ABOUT THIS TASK: For this listing, the lines between the one holding "HALL2 pin OUT: D1 -> D0" and the one holding "LIGHT2 pin OUT: A0 -> D13", inclusive, must be set down exactly.
++++++++++
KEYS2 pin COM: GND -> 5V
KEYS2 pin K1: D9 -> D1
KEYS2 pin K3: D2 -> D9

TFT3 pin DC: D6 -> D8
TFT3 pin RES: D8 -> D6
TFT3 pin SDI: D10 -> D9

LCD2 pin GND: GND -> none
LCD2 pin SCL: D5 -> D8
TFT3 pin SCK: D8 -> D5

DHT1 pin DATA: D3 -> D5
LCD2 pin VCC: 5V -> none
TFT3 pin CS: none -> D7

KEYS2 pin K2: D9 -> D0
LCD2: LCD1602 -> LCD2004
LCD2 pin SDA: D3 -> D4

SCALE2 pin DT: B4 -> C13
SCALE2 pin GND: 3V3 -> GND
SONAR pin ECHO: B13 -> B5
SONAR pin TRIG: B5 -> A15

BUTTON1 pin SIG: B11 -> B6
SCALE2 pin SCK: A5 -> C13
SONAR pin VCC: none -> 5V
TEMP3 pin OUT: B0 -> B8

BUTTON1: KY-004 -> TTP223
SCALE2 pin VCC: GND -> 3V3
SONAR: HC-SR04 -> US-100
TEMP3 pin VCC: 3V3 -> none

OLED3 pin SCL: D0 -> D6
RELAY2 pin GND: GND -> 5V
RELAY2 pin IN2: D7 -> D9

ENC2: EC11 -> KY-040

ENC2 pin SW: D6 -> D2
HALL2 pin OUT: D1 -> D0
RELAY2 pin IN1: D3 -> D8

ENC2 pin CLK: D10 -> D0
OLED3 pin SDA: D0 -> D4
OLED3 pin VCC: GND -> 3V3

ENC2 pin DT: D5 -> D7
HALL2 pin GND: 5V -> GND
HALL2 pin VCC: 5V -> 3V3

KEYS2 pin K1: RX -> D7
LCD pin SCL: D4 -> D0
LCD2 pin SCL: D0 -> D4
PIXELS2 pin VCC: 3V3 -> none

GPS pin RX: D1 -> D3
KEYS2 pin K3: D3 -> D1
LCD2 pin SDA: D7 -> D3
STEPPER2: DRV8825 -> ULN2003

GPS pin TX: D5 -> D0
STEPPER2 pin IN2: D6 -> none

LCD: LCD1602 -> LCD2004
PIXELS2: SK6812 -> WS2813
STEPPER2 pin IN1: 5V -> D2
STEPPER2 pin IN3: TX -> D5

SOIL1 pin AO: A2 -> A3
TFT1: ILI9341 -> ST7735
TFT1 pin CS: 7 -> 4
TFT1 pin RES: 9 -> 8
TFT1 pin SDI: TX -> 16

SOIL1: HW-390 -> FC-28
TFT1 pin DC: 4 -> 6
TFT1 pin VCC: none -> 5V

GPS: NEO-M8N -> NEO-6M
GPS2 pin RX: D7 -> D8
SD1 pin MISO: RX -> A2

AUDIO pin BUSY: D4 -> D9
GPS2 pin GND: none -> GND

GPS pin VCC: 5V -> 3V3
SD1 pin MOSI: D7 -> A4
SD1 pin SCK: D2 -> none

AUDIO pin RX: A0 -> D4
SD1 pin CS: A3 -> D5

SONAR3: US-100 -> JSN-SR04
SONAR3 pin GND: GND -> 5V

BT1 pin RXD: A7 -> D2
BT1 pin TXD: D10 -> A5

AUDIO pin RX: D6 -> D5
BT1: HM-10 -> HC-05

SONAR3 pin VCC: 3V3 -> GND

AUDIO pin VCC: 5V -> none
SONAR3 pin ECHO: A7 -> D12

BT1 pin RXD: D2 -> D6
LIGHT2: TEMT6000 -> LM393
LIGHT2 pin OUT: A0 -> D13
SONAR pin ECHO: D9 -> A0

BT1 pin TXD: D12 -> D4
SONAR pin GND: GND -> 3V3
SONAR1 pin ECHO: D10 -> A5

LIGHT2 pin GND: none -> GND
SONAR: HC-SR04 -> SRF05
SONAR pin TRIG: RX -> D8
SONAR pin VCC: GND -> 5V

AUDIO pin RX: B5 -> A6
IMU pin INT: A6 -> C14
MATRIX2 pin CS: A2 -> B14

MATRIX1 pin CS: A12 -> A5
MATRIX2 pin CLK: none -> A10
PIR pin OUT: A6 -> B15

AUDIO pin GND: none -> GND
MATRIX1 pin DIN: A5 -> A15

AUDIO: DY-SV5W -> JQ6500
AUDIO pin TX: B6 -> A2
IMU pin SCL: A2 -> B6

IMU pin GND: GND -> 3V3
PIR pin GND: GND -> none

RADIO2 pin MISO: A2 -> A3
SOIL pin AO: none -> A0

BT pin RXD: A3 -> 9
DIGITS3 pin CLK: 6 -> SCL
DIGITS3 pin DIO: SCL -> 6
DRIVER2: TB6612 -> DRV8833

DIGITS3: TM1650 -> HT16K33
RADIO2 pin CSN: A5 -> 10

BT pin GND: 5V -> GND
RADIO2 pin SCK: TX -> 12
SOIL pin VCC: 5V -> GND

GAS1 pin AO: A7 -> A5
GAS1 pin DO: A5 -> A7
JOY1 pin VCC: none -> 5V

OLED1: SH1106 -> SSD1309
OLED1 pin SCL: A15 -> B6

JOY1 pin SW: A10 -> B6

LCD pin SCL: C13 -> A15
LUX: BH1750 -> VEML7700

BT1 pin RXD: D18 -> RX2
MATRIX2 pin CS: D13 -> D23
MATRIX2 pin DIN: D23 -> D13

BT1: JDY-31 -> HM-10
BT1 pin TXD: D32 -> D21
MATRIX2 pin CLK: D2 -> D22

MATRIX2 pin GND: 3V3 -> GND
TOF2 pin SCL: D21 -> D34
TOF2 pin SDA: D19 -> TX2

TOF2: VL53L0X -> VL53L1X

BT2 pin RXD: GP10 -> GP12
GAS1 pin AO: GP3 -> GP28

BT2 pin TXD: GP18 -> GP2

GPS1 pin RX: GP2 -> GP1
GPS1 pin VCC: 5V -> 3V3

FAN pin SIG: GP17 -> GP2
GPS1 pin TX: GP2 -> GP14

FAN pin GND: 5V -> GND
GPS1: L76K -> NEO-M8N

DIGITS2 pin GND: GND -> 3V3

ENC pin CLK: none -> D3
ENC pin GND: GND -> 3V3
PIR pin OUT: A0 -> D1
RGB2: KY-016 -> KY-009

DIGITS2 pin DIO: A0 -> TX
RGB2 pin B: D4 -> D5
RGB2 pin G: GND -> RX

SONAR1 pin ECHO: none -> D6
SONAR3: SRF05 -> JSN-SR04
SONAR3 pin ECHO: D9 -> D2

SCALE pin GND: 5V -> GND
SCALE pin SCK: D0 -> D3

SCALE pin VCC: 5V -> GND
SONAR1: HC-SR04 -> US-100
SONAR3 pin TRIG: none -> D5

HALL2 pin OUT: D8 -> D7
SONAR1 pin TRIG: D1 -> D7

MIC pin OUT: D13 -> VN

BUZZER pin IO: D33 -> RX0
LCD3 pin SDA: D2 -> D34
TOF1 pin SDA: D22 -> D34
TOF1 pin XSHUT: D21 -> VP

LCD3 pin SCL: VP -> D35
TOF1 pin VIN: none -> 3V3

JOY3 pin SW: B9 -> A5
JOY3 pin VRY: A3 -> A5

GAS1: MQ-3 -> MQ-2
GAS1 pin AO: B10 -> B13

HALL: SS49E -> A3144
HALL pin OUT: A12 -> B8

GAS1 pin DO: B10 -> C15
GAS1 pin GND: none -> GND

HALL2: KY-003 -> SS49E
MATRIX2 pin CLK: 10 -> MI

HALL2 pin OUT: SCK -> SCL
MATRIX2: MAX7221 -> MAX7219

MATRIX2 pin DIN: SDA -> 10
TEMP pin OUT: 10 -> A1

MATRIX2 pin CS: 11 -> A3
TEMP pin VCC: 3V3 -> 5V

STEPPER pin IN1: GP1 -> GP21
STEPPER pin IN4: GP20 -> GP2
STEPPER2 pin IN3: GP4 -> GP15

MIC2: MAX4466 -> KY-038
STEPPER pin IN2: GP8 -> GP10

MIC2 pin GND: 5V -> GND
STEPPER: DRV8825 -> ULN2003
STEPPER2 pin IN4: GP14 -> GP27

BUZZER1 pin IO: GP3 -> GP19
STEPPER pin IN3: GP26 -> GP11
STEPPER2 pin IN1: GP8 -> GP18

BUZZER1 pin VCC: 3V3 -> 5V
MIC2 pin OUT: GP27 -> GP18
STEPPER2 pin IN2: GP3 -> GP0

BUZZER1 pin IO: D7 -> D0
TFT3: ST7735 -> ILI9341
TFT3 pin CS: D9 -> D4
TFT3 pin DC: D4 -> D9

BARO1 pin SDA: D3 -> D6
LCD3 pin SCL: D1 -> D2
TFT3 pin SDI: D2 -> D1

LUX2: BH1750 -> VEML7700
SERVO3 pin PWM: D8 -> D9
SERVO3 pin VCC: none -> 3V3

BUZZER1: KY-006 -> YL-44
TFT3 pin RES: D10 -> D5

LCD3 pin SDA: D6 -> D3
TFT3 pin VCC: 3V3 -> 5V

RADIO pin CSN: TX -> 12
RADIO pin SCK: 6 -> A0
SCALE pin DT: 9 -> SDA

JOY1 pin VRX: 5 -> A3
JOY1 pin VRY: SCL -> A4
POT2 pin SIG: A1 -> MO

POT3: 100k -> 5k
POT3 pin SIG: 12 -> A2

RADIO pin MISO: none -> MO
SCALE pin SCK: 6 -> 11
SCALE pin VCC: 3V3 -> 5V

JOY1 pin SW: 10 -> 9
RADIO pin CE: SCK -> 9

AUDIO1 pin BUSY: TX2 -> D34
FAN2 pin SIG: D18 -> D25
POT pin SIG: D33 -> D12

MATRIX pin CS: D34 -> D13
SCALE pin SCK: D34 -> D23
++++++++++
RESPONSE TO THE TASK:
HALL2 pin OUT: D1 -> D0
RELAY2 pin IN1: D3 -> D8

ENC2 pin CLK: D10 -> D0
OLED3 pin SDA: D0 -> D4
OLED3 pin VCC: GND -> 3V3

ENC2 pin DT: D5 -> D7
HALL2 pin GND: 5V -> GND
HALL2 pin VCC: 5V -> 3V3

KEYS2 pin K1: RX -> D7
LCD pin SCL: D4 -> D0
LCD2 pin SCL: D0 -> D4
PIXELS2 pin VCC: 3V3 -> none

GPS pin RX: D1 -> D3
KEYS2 pin K3: D3 -> D1
LCD2 pin SDA: D7 -> D3
STEPPER2: DRV8825 -> ULN2003

GPS pin TX: D5 -> D0
STEPPER2 pin IN2: D6 -> none

LCD: LCD1602 -> LCD2004
PIXELS2: SK6812 -> WS2813
STEPPER2 pin IN1: 5V -> D2
STEPPER2 pin IN3: TX -> D5

SOIL1 pin AO: A2 -> A3
TFT1: ILI9341 -> ST7735
TFT1 pin CS: 7 -> 4
TFT1 pin RES: 9 -> 8
TFT1 pin SDI: TX -> 16

SOIL1: HW-390 -> FC-28
TFT1 pin DC: 4 -> 6
TFT1 pin VCC: none -> 5V

GPS: NEO-M8N -> NEO-6M
GPS2 pin RX: D7 -> D8
SD1 pin MISO: RX -> A2

AUDIO pin BUSY: D4 -> D9
GPS2 pin GND: none -> GND

GPS pin VCC: 5V -> 3V3
SD1 pin MOSI: D7 -> A4
SD1 pin SCK: D2 -> none

AUDIO pin RX: A0 -> D4
SD1 pin CS: A3 -> D5

SONAR3: US-100 -> JSN-SR04
SONAR3 pin GND: GND -> 5V

BT1 pin RXD: A7 -> D2
BT1 pin TXD: D10 -> A5

AUDIO pin RX: D6 -> D5
BT1: HM-10 -> HC-05

SONAR3 pin VCC: 3V3 -> GND

AUDIO pin VCC: 5V -> none
SONAR3 pin ECHO: A7 -> D12

BT1 pin RXD: D2 -> D6
LIGHT2: TEMT6000 -> LM393
LIGHT2 pin OUT: A0 -> D13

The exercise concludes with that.